*** Input material Section Begins ***
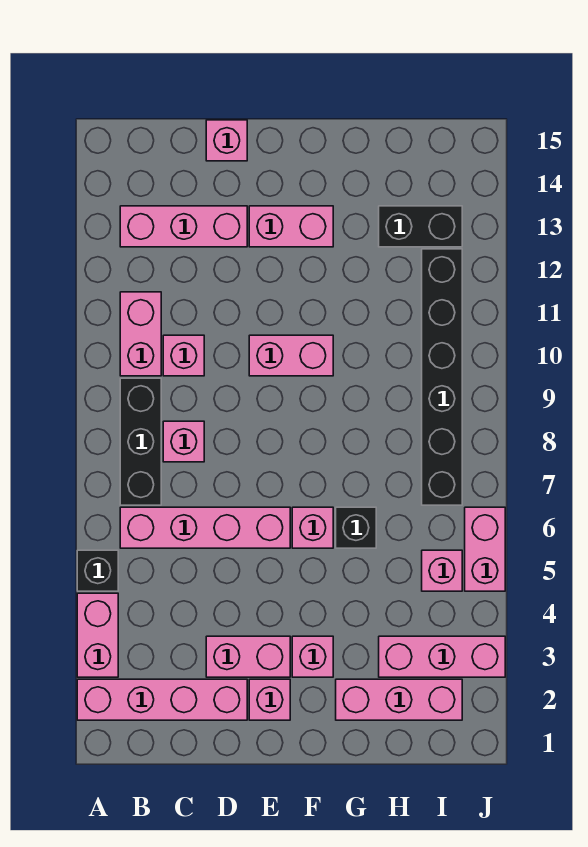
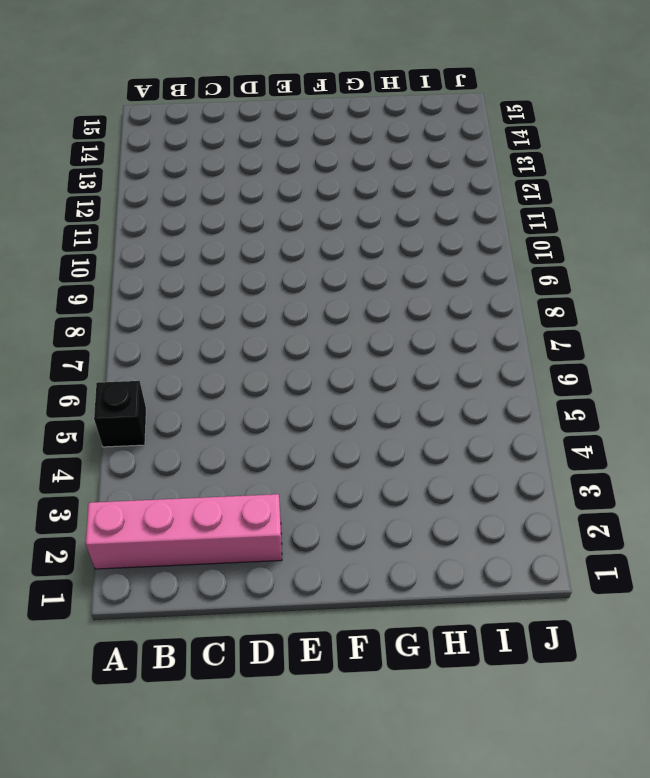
none -> pink brick A3:A4 level 1
none -> pink brick B6:E6 level 1
none -> black brick B7:B9 level 1

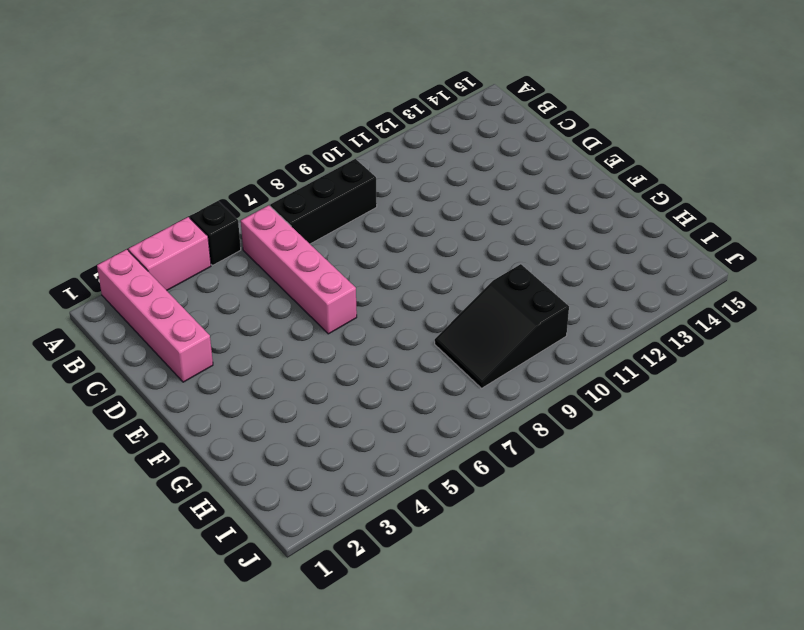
black slope H8:I10 level 1 top 10 -> black brick I7:I12 level 1
none -> pink brick B10:B11 level 1
none -> pink brick B13:D13 level 1
none -> pink brick C8 level 1

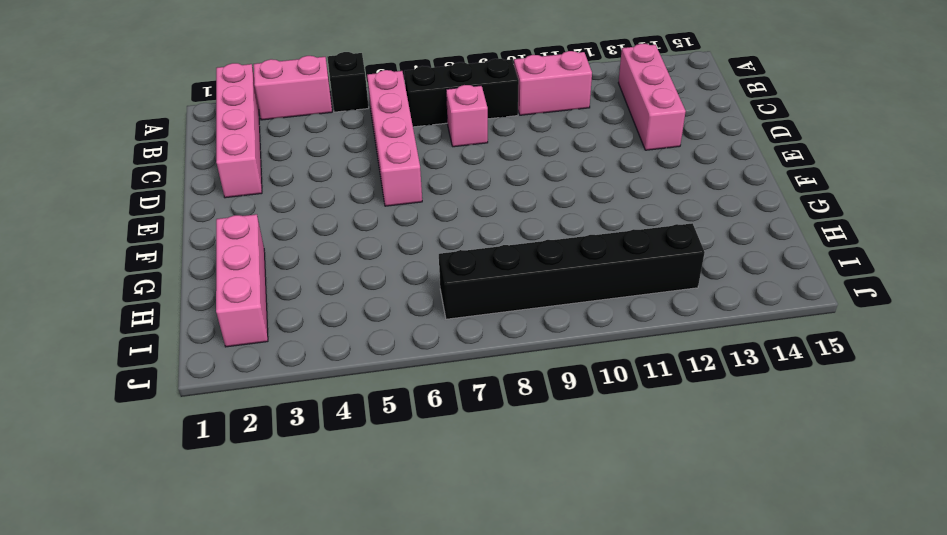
none -> pink brick C10 level 1
none -> pink brick D3:E3 level 1
none -> pink brick D15 level 1

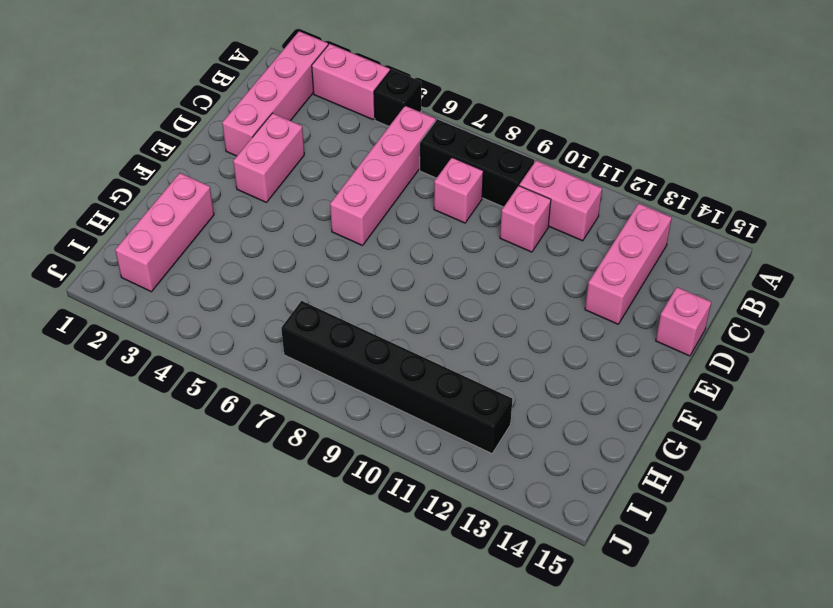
none -> pink brick E2 level 1
none -> pink brick E10:F10 level 1
none -> pink brick E13:F13 level 1

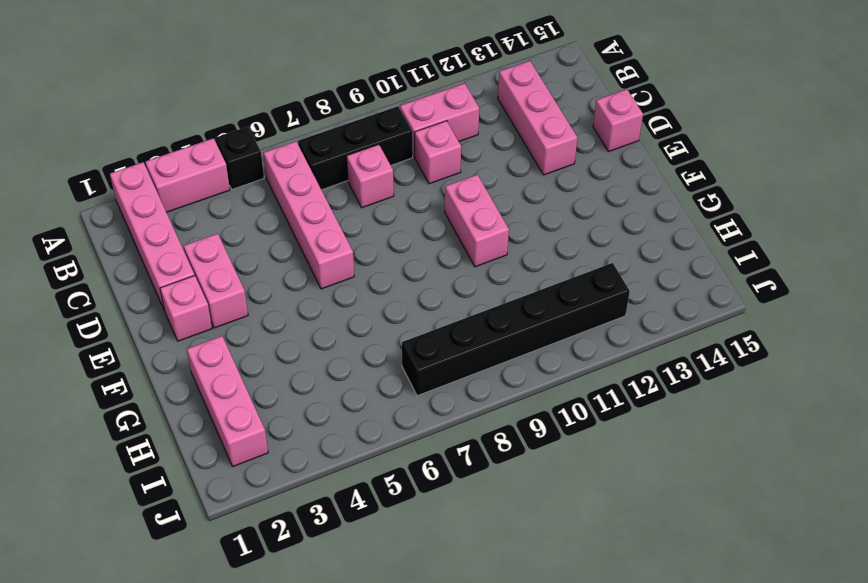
none -> pink brick E13:F13 level 1
none -> pink brick F3 level 1
none -> pink brick F6 level 1

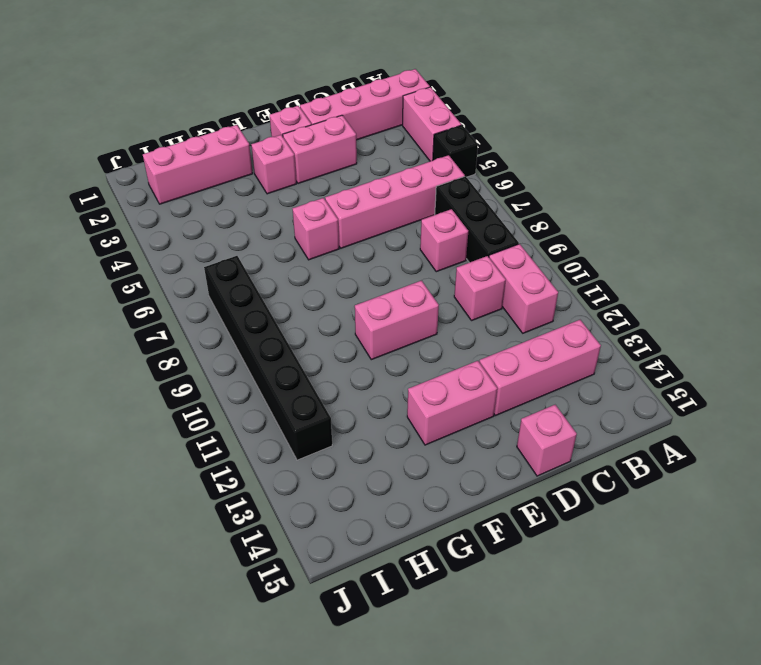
none -> black brick G6 level 1
none -> pink brick H3:J3 level 1
none -> black brick H13:I13 level 1

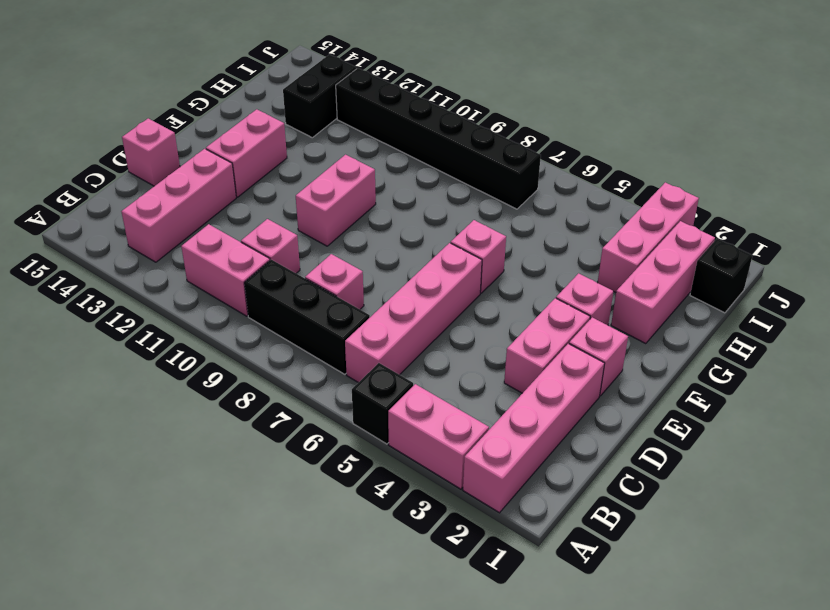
black brick I1 level 1 -> black brick G6 level 1
none -> pink brick I5 level 1
none -> pink brick J5:J6 level 1

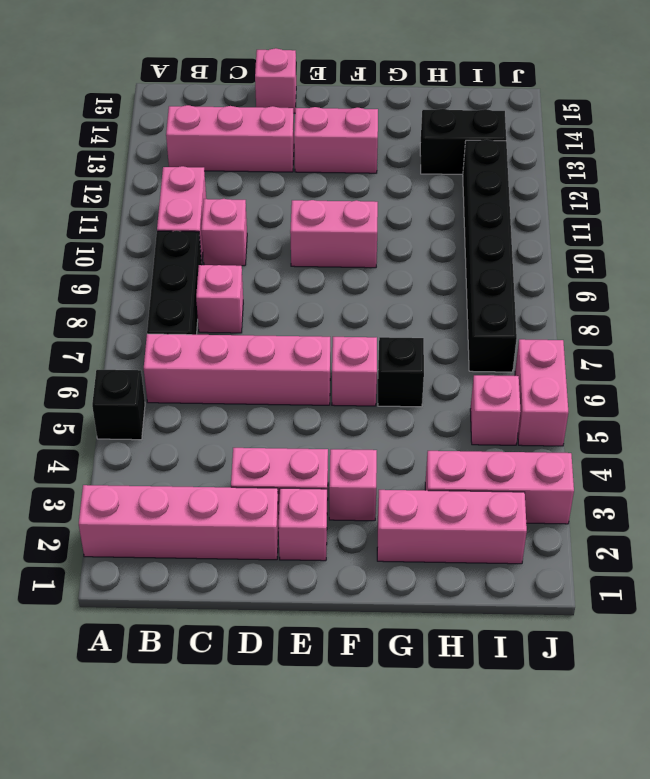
none -> pink brick A3:A4 level 1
*** Input material Section Ends ***
→ **Try it**: Would you output only the span of the records above that opens with the line containing "none -> black brick B7:B9 level 1" and closes with the line containing "none -> pink brick C10 level 1", ends included and pictures dropped?

→ **Final answer**:
none -> black brick B7:B9 level 1

black slope H8:I10 level 1 top 10 -> black brick I7:I12 level 1
none -> pink brick B10:B11 level 1
none -> pink brick B13:D13 level 1
none -> pink brick C8 level 1

none -> pink brick C10 level 1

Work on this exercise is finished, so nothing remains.